Exercise prompt
Go through the entries and say how many lines contain the string "carcinoma". The number is the whole answer.

### Records for this task ###

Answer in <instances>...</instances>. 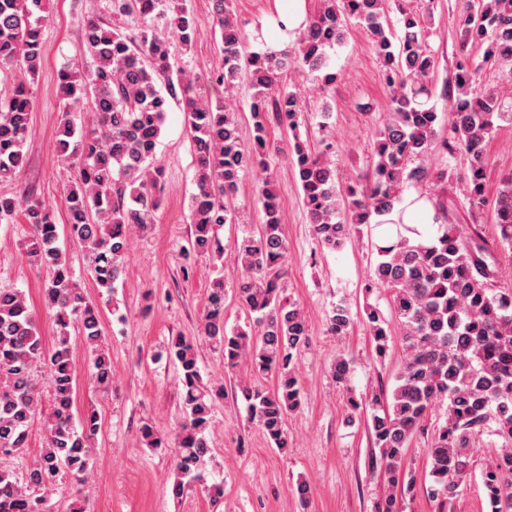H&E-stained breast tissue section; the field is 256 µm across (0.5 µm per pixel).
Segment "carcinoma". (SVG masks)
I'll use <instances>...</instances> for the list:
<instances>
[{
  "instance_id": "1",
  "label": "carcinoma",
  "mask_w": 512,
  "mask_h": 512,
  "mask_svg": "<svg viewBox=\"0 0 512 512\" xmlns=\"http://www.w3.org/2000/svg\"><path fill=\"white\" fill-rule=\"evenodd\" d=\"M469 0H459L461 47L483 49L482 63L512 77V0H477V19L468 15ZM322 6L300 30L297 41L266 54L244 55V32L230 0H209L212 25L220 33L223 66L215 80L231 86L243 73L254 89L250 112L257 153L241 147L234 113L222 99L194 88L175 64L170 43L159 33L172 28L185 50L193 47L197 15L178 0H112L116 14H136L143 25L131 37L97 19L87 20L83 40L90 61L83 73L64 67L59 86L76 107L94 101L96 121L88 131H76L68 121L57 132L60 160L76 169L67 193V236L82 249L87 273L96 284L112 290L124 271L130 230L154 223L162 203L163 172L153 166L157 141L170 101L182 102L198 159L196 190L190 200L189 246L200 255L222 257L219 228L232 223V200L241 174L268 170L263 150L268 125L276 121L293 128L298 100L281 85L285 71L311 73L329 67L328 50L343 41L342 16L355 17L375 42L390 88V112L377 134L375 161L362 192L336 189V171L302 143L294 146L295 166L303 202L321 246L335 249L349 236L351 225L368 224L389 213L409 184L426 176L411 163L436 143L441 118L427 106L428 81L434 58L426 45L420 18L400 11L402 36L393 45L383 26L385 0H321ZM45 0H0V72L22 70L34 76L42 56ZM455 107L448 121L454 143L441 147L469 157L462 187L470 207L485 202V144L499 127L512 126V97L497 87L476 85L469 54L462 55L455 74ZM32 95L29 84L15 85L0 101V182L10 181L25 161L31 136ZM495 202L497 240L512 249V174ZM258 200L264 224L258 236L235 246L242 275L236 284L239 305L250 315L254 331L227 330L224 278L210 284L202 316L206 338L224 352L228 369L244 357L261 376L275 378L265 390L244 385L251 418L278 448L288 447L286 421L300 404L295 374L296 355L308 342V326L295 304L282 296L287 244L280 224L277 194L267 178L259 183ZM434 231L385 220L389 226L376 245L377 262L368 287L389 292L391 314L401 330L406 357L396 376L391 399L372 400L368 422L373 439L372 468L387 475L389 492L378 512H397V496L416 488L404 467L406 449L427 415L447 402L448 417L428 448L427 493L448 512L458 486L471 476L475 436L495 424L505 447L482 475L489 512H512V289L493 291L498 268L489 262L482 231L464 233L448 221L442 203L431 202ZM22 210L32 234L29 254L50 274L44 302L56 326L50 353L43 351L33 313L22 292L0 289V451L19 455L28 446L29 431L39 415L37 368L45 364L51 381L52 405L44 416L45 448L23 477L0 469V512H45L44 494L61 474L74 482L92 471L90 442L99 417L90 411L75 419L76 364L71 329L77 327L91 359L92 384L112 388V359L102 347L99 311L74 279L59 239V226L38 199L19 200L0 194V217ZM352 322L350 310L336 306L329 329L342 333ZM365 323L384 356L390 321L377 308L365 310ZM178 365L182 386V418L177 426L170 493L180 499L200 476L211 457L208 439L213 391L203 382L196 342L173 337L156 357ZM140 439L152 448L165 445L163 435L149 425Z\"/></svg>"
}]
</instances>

###

Answer for the task
2